(Beginning of INFORMATION SUPPLIED)

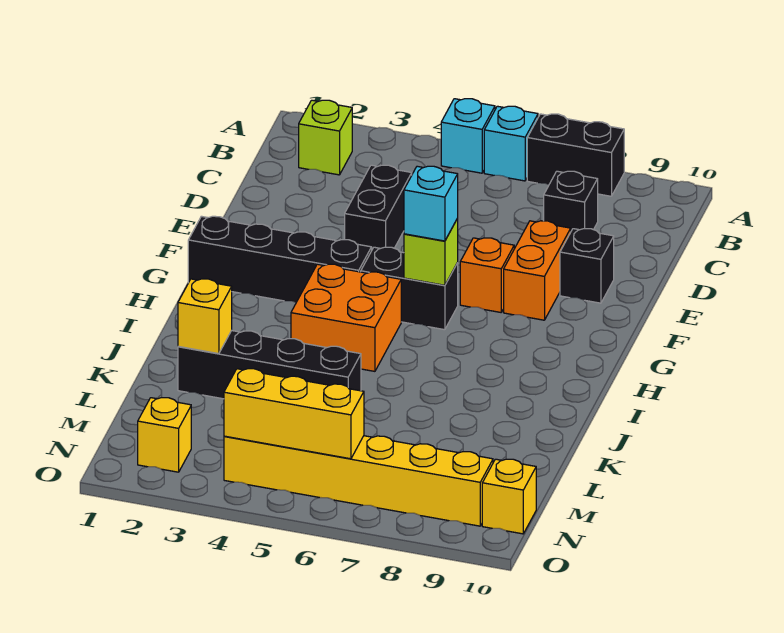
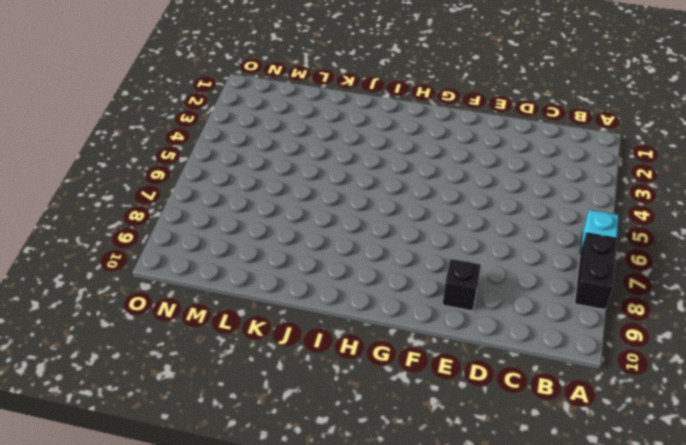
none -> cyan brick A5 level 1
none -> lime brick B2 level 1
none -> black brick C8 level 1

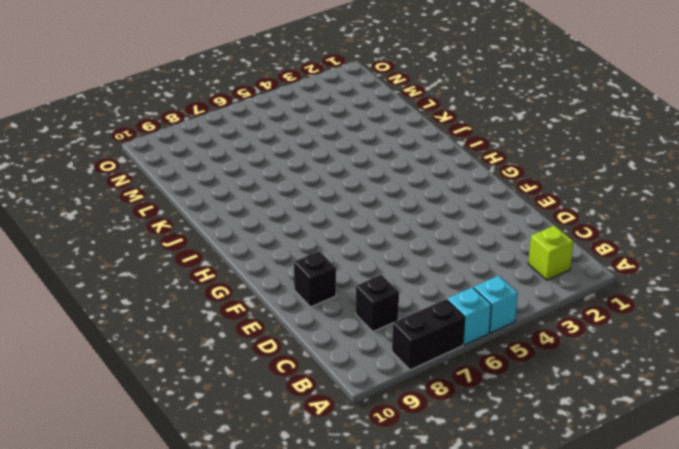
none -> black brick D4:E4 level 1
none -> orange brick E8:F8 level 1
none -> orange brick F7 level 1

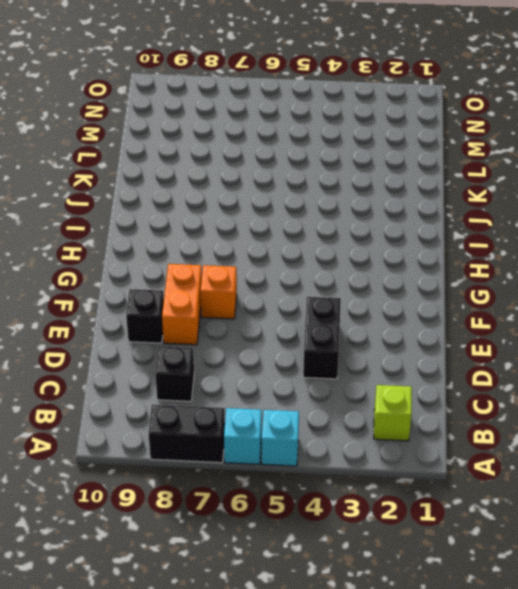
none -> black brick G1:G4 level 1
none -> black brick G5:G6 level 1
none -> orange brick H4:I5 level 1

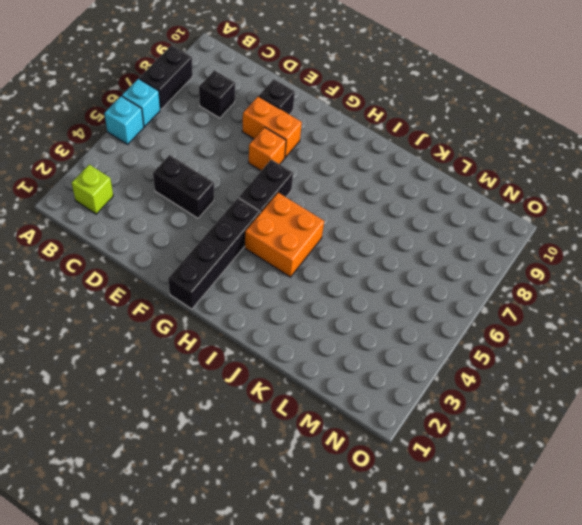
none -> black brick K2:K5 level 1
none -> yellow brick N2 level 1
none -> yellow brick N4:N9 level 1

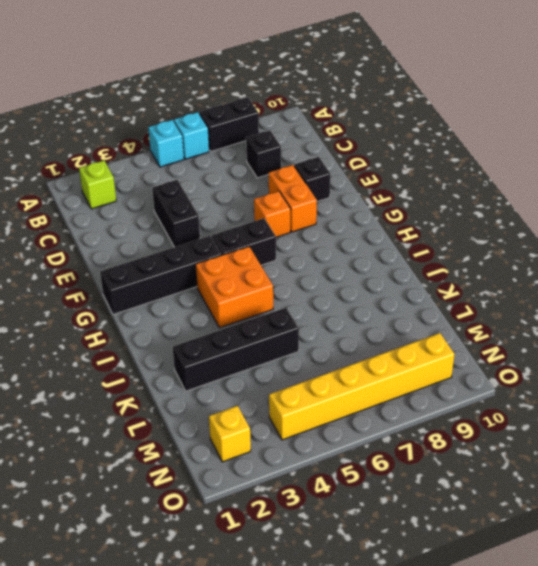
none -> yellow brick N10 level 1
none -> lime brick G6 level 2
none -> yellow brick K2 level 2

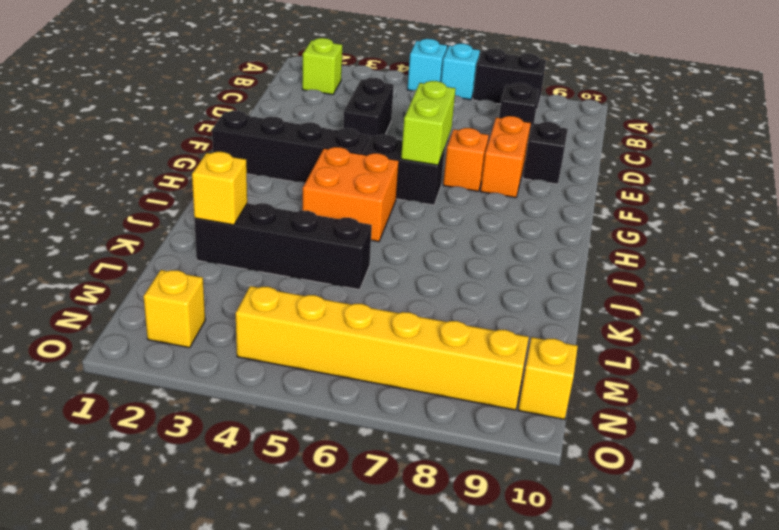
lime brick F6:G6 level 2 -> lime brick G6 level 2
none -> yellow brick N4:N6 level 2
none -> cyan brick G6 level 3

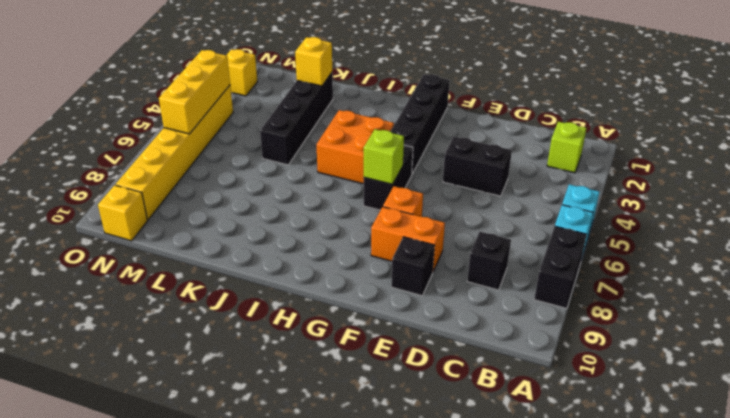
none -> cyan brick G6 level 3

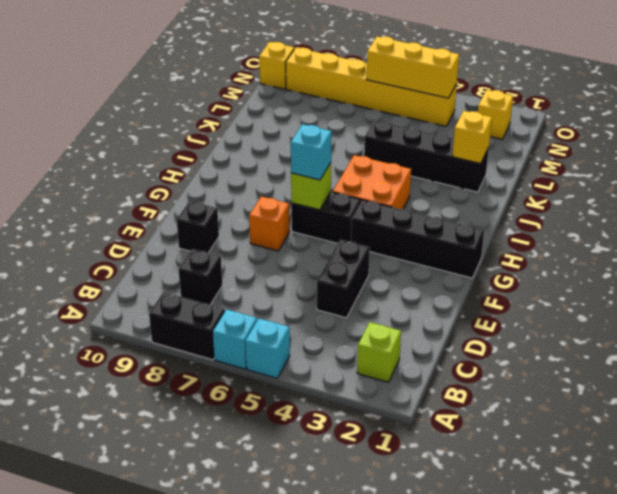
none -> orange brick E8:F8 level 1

(End of INFORMATION SUPPLIED)

Gather all lines from the records above in which "black" appears.

* [ANSWER BOX]:
none -> black brick C8 level 1
none -> black brick D4:E4 level 1
none -> black brick G1:G4 level 1
none -> black brick G5:G6 level 1
none -> black brick K2:K5 level 1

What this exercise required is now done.